◆ TASK OBJECTIVE
Copy verbatim the block of lines in the entries below whose first line contains "(630, 497) = (625, 285): red eraser -> none" and whose last line contains "(211, 433) = (712, 665): turquoise". Leave out all other lines.

◆ DATA SECTION

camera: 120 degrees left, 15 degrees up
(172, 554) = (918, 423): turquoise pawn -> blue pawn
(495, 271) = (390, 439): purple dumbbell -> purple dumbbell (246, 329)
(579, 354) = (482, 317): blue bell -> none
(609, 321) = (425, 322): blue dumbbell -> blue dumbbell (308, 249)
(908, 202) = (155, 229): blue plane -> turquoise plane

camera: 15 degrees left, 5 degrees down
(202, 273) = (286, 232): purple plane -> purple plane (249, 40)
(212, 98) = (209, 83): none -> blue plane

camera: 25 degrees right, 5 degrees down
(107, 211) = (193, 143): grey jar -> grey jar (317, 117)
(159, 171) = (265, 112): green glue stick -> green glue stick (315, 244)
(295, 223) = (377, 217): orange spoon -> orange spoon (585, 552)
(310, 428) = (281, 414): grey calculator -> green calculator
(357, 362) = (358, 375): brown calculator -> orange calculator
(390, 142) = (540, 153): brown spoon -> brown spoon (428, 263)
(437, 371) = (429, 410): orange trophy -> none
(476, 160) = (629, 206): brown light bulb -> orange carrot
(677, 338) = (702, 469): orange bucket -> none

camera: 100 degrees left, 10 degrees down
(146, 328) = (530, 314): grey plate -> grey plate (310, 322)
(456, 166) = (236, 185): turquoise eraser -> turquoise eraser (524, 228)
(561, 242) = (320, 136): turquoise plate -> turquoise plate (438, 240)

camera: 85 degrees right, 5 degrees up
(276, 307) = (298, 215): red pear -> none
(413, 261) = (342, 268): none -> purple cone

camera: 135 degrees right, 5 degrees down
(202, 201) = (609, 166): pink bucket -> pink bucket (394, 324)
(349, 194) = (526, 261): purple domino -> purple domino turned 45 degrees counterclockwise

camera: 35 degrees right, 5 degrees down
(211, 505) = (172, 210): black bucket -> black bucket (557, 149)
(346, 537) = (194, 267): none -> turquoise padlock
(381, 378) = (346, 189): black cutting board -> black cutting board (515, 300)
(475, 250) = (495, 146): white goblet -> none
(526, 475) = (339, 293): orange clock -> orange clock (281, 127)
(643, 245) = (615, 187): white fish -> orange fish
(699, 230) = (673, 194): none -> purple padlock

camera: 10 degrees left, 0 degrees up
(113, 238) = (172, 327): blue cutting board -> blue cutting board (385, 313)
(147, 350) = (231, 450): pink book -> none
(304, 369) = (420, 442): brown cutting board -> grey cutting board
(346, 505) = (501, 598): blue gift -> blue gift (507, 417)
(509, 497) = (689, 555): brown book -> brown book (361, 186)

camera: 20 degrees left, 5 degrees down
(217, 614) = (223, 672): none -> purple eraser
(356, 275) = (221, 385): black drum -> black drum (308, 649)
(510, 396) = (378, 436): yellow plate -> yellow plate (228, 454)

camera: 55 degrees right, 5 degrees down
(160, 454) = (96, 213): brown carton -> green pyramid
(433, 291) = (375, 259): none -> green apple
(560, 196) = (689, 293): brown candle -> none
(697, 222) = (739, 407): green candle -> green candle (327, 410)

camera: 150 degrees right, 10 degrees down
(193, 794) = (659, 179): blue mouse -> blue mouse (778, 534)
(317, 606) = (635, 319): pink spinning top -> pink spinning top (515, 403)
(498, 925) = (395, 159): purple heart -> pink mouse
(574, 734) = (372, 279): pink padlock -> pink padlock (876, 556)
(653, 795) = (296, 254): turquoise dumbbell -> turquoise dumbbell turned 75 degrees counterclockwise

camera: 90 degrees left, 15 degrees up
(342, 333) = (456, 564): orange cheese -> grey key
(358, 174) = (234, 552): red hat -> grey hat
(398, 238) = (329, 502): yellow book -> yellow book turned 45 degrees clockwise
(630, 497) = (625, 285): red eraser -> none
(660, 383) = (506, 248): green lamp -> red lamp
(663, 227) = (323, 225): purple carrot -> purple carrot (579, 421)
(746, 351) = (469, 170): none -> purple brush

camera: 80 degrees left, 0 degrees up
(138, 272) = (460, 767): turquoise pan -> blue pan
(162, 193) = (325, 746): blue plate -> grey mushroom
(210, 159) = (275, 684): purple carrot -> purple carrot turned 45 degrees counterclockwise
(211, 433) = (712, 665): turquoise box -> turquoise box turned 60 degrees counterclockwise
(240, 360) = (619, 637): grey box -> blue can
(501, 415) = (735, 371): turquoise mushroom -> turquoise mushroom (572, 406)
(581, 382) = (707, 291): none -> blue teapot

◆ OUTPUT
(630, 497) = (625, 285): red eraser -> none
(660, 383) = (506, 248): green lamp -> red lamp
(663, 227) = (323, 225): purple carrot -> purple carrot (579, 421)
(746, 351) = (469, 170): none -> purple brush

camera: 80 degrees left, 0 degrees up
(138, 272) = (460, 767): turquoise pan -> blue pan
(162, 193) = (325, 746): blue plate -> grey mushroom
(210, 159) = (275, 684): purple carrot -> purple carrot turned 45 degrees counterclockwise
(211, 433) = (712, 665): turquoise box -> turquoise box turned 60 degrees counterclockwise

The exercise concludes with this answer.